-- PROBLEM DETAILS --
Each record must be printed again exactly as it appears.

-- SOURCE MATERIAL --
- Opening Delimiter -
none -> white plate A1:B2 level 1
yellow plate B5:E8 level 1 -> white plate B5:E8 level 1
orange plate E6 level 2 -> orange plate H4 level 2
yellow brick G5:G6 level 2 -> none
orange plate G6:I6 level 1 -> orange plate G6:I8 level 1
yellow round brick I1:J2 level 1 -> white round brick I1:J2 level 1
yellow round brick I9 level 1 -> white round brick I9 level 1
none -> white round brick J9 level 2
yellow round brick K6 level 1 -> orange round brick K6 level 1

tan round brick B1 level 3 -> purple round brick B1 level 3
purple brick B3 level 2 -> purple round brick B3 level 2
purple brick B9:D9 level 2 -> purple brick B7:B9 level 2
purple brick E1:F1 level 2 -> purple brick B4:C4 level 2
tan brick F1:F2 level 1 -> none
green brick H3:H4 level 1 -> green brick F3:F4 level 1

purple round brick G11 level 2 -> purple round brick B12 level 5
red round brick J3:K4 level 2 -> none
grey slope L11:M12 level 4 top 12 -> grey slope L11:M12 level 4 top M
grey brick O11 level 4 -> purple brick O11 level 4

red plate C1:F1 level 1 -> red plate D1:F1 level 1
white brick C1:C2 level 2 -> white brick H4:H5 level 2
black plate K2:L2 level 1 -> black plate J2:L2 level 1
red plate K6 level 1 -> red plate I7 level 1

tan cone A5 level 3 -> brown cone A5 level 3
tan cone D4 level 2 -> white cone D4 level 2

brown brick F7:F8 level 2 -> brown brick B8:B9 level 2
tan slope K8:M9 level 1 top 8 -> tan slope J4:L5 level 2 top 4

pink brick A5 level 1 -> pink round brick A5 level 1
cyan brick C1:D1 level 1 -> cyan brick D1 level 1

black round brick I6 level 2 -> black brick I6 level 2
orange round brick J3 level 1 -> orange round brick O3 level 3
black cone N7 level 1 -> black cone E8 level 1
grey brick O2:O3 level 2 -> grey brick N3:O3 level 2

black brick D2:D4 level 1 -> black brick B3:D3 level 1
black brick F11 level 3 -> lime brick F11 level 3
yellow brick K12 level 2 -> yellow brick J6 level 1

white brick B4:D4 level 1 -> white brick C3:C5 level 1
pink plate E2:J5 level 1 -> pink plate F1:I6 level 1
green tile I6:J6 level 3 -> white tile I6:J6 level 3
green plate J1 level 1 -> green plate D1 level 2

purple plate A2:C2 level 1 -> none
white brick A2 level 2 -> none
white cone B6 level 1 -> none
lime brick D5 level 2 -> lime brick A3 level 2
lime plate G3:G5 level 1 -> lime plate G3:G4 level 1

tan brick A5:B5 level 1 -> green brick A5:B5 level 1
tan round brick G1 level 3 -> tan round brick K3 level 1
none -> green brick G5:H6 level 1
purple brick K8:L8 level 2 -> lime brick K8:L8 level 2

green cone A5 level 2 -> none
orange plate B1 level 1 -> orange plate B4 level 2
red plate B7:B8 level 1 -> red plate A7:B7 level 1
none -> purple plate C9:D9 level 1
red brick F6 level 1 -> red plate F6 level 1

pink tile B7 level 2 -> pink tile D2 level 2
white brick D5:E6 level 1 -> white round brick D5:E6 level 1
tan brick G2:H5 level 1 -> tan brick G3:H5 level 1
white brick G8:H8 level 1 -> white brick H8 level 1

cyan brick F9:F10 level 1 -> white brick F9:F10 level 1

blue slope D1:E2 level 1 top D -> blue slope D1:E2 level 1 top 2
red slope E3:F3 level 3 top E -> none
- Closing Delimiter -
-- SOLUTION FOR THIS EXERCISE --
none -> white plate A1:B2 level 1
yellow plate B5:E8 level 1 -> white plate B5:E8 level 1
orange plate E6 level 2 -> orange plate H4 level 2
yellow brick G5:G6 level 2 -> none
orange plate G6:I6 level 1 -> orange plate G6:I8 level 1
yellow round brick I1:J2 level 1 -> white round brick I1:J2 level 1
yellow round brick I9 level 1 -> white round brick I9 level 1
none -> white round brick J9 level 2
yellow round brick K6 level 1 -> orange round brick K6 level 1

tan round brick B1 level 3 -> purple round brick B1 level 3
purple brick B3 level 2 -> purple round brick B3 level 2
purple brick B9:D9 level 2 -> purple brick B7:B9 level 2
purple brick E1:F1 level 2 -> purple brick B4:C4 level 2
tan brick F1:F2 level 1 -> none
green brick H3:H4 level 1 -> green brick F3:F4 level 1

purple round brick G11 level 2 -> purple round brick B12 level 5
red round brick J3:K4 level 2 -> none
grey slope L11:M12 level 4 top 12 -> grey slope L11:M12 level 4 top M
grey brick O11 level 4 -> purple brick O11 level 4

red plate C1:F1 level 1 -> red plate D1:F1 level 1
white brick C1:C2 level 2 -> white brick H4:H5 level 2
black plate K2:L2 level 1 -> black plate J2:L2 level 1
red plate K6 level 1 -> red plate I7 level 1

tan cone A5 level 3 -> brown cone A5 level 3
tan cone D4 level 2 -> white cone D4 level 2

brown brick F7:F8 level 2 -> brown brick B8:B9 level 2
tan slope K8:M9 level 1 top 8 -> tan slope J4:L5 level 2 top 4

pink brick A5 level 1 -> pink round brick A5 level 1
cyan brick C1:D1 level 1 -> cyan brick D1 level 1

black round brick I6 level 2 -> black brick I6 level 2
orange round brick J3 level 1 -> orange round brick O3 level 3
black cone N7 level 1 -> black cone E8 level 1
grey brick O2:O3 level 2 -> grey brick N3:O3 level 2

black brick D2:D4 level 1 -> black brick B3:D3 level 1
black brick F11 level 3 -> lime brick F11 level 3
yellow brick K12 level 2 -> yellow brick J6 level 1

white brick B4:D4 level 1 -> white brick C3:C5 level 1
pink plate E2:J5 level 1 -> pink plate F1:I6 level 1
green tile I6:J6 level 3 -> white tile I6:J6 level 3
green plate J1 level 1 -> green plate D1 level 2

purple plate A2:C2 level 1 -> none
white brick A2 level 2 -> none
white cone B6 level 1 -> none
lime brick D5 level 2 -> lime brick A3 level 2
lime plate G3:G5 level 1 -> lime plate G3:G4 level 1

tan brick A5:B5 level 1 -> green brick A5:B5 level 1
tan round brick G1 level 3 -> tan round brick K3 level 1
none -> green brick G5:H6 level 1
purple brick K8:L8 level 2 -> lime brick K8:L8 level 2

green cone A5 level 2 -> none
orange plate B1 level 1 -> orange plate B4 level 2
red plate B7:B8 level 1 -> red plate A7:B7 level 1
none -> purple plate C9:D9 level 1
red brick F6 level 1 -> red plate F6 level 1

pink tile B7 level 2 -> pink tile D2 level 2
white brick D5:E6 level 1 -> white round brick D5:E6 level 1
tan brick G2:H5 level 1 -> tan brick G3:H5 level 1
white brick G8:H8 level 1 -> white brick H8 level 1

cyan brick F9:F10 level 1 -> white brick F9:F10 level 1

blue slope D1:E2 level 1 top D -> blue slope D1:E2 level 1 top 2
red slope E3:F3 level 3 top E -> none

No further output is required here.